*TASK DETAILS*
Below are the records. Retype exactly the lines between the lines holding "none -> blue brick M1 level 1" and "none -> purple plate C9 level 2", inclusive.

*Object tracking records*
=== Begin Enclosure ===

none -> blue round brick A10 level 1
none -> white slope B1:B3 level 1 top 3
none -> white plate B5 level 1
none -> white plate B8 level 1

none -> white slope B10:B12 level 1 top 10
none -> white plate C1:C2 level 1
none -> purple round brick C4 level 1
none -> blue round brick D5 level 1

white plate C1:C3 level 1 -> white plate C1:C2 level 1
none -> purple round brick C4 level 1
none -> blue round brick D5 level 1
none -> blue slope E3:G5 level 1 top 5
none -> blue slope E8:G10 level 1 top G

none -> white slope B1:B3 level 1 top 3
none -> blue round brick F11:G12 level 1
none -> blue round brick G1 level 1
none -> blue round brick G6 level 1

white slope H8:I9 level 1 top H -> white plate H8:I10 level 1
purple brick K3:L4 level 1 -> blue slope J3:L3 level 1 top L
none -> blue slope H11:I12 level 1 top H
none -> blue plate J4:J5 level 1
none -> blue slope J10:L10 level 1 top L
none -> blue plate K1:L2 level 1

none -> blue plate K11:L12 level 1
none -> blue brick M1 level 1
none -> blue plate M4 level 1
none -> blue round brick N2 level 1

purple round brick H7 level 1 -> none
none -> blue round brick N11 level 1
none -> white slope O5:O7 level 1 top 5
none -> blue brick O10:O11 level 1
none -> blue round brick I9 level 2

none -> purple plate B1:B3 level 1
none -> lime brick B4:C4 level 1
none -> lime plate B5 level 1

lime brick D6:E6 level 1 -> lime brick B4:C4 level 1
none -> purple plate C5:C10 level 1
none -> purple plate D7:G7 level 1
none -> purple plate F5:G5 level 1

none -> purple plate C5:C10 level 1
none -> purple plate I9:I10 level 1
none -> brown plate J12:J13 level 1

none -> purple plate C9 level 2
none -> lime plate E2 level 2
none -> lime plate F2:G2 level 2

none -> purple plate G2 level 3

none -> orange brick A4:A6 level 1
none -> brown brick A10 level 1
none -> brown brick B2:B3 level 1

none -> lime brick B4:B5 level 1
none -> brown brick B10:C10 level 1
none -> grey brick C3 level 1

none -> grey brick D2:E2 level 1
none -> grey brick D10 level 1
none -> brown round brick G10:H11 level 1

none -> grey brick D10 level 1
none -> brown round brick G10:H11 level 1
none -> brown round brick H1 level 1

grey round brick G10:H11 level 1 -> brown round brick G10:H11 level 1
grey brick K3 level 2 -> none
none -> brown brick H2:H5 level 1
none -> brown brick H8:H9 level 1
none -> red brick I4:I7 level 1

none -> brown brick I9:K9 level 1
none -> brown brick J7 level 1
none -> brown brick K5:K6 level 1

=== End Enclosure ===

*OUTPUT BELOW*
none -> blue brick M1 level 1
none -> blue plate M4 level 1
none -> blue round brick N2 level 1

purple round brick H7 level 1 -> none
none -> blue round brick N11 level 1
none -> white slope O5:O7 level 1 top 5
none -> blue brick O10:O11 level 1
none -> blue round brick I9 level 2

none -> purple plate B1:B3 level 1
none -> lime brick B4:C4 level 1
none -> lime plate B5 level 1

lime brick D6:E6 level 1 -> lime brick B4:C4 level 1
none -> purple plate C5:C10 level 1
none -> purple plate D7:G7 level 1
none -> purple plate F5:G5 level 1

none -> purple plate C5:C10 level 1
none -> purple plate I9:I10 level 1
none -> brown plate J12:J13 level 1

none -> purple plate C9 level 2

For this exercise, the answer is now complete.